▶ [Material]:
— start —
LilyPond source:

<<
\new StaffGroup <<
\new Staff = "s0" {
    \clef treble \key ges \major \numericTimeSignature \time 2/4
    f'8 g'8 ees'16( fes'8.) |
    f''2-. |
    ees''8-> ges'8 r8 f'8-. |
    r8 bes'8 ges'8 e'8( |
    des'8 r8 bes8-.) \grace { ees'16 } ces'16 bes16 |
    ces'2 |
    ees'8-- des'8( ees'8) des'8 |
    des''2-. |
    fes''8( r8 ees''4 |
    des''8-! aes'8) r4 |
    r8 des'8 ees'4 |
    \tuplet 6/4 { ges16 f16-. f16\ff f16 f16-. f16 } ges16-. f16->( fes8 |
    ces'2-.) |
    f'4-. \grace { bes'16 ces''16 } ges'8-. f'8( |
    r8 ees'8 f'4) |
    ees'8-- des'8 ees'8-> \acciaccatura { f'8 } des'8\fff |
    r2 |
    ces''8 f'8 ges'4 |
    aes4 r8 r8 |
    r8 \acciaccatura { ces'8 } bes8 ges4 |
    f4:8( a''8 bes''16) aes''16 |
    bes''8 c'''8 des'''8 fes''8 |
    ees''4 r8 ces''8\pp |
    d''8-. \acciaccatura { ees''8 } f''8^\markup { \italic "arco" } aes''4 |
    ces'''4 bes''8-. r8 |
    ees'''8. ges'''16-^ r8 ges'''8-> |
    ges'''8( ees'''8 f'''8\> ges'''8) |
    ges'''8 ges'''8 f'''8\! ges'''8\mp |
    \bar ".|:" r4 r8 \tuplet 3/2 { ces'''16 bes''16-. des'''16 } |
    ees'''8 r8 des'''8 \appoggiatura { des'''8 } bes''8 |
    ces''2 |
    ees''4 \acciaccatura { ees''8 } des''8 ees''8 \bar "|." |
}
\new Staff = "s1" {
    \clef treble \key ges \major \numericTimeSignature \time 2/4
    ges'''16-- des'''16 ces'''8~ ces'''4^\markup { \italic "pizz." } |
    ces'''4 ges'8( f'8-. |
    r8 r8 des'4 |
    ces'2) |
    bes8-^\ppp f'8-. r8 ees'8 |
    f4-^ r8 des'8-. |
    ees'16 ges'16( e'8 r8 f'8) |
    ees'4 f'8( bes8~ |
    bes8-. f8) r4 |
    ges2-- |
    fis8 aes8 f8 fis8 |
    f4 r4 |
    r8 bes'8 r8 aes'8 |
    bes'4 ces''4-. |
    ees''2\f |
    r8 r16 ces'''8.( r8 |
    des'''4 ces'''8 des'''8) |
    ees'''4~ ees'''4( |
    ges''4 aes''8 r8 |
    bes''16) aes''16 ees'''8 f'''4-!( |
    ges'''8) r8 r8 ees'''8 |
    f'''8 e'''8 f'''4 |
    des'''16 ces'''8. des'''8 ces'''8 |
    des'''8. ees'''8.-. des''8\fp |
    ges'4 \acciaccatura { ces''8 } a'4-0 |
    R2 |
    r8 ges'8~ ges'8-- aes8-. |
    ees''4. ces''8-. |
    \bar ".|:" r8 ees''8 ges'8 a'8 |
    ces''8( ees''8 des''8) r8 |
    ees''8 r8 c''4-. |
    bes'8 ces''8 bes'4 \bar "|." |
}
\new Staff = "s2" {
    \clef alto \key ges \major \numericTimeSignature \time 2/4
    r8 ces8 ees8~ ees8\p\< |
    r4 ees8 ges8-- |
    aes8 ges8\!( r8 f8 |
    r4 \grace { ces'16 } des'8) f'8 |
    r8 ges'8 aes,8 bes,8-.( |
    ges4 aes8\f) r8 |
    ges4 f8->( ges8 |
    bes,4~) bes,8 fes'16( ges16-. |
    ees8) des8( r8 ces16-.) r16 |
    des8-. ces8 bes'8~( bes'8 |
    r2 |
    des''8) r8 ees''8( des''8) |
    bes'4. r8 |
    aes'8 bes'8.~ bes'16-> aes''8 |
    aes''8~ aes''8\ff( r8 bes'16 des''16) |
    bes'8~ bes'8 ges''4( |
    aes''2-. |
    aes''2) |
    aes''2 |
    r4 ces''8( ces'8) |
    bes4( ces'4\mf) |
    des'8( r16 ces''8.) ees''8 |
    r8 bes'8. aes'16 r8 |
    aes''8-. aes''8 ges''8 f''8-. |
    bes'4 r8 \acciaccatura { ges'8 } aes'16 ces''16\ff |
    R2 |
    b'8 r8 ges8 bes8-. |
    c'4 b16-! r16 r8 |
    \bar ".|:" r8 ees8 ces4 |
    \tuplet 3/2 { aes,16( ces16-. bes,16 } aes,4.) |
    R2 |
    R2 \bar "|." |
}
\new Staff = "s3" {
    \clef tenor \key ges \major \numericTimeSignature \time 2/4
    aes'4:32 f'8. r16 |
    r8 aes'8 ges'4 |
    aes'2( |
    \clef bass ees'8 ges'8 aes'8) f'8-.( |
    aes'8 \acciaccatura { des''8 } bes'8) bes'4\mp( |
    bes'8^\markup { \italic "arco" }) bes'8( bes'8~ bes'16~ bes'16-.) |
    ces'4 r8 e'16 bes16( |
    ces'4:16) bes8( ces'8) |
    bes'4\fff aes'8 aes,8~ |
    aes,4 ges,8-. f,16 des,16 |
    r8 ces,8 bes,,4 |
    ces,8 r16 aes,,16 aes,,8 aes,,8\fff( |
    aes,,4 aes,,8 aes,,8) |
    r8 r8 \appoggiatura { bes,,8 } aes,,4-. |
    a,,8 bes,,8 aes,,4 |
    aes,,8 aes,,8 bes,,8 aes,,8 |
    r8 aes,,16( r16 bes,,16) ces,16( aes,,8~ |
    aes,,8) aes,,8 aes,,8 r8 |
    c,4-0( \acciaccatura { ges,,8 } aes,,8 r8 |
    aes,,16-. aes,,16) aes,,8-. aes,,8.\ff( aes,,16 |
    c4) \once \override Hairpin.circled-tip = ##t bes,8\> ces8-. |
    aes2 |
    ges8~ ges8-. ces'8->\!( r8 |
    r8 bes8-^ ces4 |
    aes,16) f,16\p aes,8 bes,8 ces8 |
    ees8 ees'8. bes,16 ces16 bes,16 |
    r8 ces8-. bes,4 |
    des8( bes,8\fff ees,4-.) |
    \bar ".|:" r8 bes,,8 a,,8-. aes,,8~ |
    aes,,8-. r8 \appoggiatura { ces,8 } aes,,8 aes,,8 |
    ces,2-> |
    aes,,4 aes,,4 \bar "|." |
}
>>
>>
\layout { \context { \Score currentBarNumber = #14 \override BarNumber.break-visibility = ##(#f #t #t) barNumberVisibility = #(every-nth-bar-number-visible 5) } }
— end —
▶ [The problem]:
Which lines of the material above contain the string "clef"? Pick out and copy every one of them, matching case exactly.

▶ [Task response]:
    \clef treble \key ges \major \numericTimeSignature \time 2/4
    \clef treble \key ges \major \numericTimeSignature \time 2/4
    \clef alto \key ges \major \numericTimeSignature \time 2/4
    \clef tenor \key ges \major \numericTimeSignature \time 2/4
    \clef bass ees'8 ges'8 aes'8) f'8-.( |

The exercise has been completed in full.